───── Data shown ─────

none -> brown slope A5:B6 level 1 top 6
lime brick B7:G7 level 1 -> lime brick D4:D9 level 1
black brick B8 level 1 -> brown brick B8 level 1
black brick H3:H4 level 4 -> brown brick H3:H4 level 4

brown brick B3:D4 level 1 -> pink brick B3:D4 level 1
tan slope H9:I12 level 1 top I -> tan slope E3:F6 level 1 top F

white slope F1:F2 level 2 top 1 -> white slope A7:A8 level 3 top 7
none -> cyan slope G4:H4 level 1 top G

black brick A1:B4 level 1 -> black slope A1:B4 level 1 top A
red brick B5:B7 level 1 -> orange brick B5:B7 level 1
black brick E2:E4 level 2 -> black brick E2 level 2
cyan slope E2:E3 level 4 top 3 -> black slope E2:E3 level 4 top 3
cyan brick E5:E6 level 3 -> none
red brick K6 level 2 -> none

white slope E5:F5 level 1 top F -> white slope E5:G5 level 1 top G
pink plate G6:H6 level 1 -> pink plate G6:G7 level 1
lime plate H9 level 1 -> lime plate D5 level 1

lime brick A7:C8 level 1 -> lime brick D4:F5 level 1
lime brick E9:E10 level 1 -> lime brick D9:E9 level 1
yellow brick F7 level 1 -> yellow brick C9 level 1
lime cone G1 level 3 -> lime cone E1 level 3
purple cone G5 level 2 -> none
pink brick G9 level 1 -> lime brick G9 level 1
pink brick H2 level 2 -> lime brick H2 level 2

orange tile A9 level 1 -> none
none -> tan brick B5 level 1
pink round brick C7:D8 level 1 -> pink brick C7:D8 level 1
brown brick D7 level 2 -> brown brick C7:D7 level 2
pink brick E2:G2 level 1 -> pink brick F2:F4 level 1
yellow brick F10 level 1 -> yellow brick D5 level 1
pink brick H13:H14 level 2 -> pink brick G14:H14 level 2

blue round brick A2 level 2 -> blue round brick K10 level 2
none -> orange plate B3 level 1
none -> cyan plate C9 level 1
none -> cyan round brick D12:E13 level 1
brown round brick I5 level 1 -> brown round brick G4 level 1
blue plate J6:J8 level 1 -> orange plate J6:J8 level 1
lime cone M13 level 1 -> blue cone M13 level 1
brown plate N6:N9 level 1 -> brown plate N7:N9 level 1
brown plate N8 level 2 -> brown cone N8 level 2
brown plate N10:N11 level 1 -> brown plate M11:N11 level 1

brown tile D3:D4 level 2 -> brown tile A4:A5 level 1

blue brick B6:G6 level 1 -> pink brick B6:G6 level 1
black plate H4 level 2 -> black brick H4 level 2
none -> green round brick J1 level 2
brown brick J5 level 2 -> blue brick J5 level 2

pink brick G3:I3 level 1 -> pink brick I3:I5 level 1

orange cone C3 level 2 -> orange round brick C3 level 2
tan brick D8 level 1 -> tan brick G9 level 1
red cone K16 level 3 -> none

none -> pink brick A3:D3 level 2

─────

Aim of the task>
Each line of the material above must be reproduced exactly.

Solution below>
none -> brown slope A5:B6 level 1 top 6
lime brick B7:G7 level 1 -> lime brick D4:D9 level 1
black brick B8 level 1 -> brown brick B8 level 1
black brick H3:H4 level 4 -> brown brick H3:H4 level 4

brown brick B3:D4 level 1 -> pink brick B3:D4 level 1
tan slope H9:I12 level 1 top I -> tan slope E3:F6 level 1 top F

white slope F1:F2 level 2 top 1 -> white slope A7:A8 level 3 top 7
none -> cyan slope G4:H4 level 1 top G

black brick A1:B4 level 1 -> black slope A1:B4 level 1 top A
red brick B5:B7 level 1 -> orange brick B5:B7 level 1
black brick E2:E4 level 2 -> black brick E2 level 2
cyan slope E2:E3 level 4 top 3 -> black slope E2:E3 level 4 top 3
cyan brick E5:E6 level 3 -> none
red brick K6 level 2 -> none

white slope E5:F5 level 1 top F -> white slope E5:G5 level 1 top G
pink plate G6:H6 level 1 -> pink plate G6:G7 level 1
lime plate H9 level 1 -> lime plate D5 level 1

lime brick A7:C8 level 1 -> lime brick D4:F5 level 1
lime brick E9:E10 level 1 -> lime brick D9:E9 level 1
yellow brick F7 level 1 -> yellow brick C9 level 1
lime cone G1 level 3 -> lime cone E1 level 3
purple cone G5 level 2 -> none
pink brick G9 level 1 -> lime brick G9 level 1
pink brick H2 level 2 -> lime brick H2 level 2

orange tile A9 level 1 -> none
none -> tan brick B5 level 1
pink round brick C7:D8 level 1 -> pink brick C7:D8 level 1
brown brick D7 level 2 -> brown brick C7:D7 level 2
pink brick E2:G2 level 1 -> pink brick F2:F4 level 1
yellow brick F10 level 1 -> yellow brick D5 level 1
pink brick H13:H14 level 2 -> pink brick G14:H14 level 2

blue round brick A2 level 2 -> blue round brick K10 level 2
none -> orange plate B3 level 1
none -> cyan plate C9 level 1
none -> cyan round brick D12:E13 level 1
brown round brick I5 level 1 -> brown round brick G4 level 1
blue plate J6:J8 level 1 -> orange plate J6:J8 level 1
lime cone M13 level 1 -> blue cone M13 level 1
brown plate N6:N9 level 1 -> brown plate N7:N9 level 1
brown plate N8 level 2 -> brown cone N8 level 2
brown plate N10:N11 level 1 -> brown plate M11:N11 level 1

brown tile D3:D4 level 2 -> brown tile A4:A5 level 1

blue brick B6:G6 level 1 -> pink brick B6:G6 level 1
black plate H4 level 2 -> black brick H4 level 2
none -> green round brick J1 level 2
brown brick J5 level 2 -> blue brick J5 level 2

pink brick G3:I3 level 1 -> pink brick I3:I5 level 1

orange cone C3 level 2 -> orange round brick C3 level 2
tan brick D8 level 1 -> tan brick G9 level 1
red cone K16 level 3 -> none

none -> pink brick A3:D3 level 2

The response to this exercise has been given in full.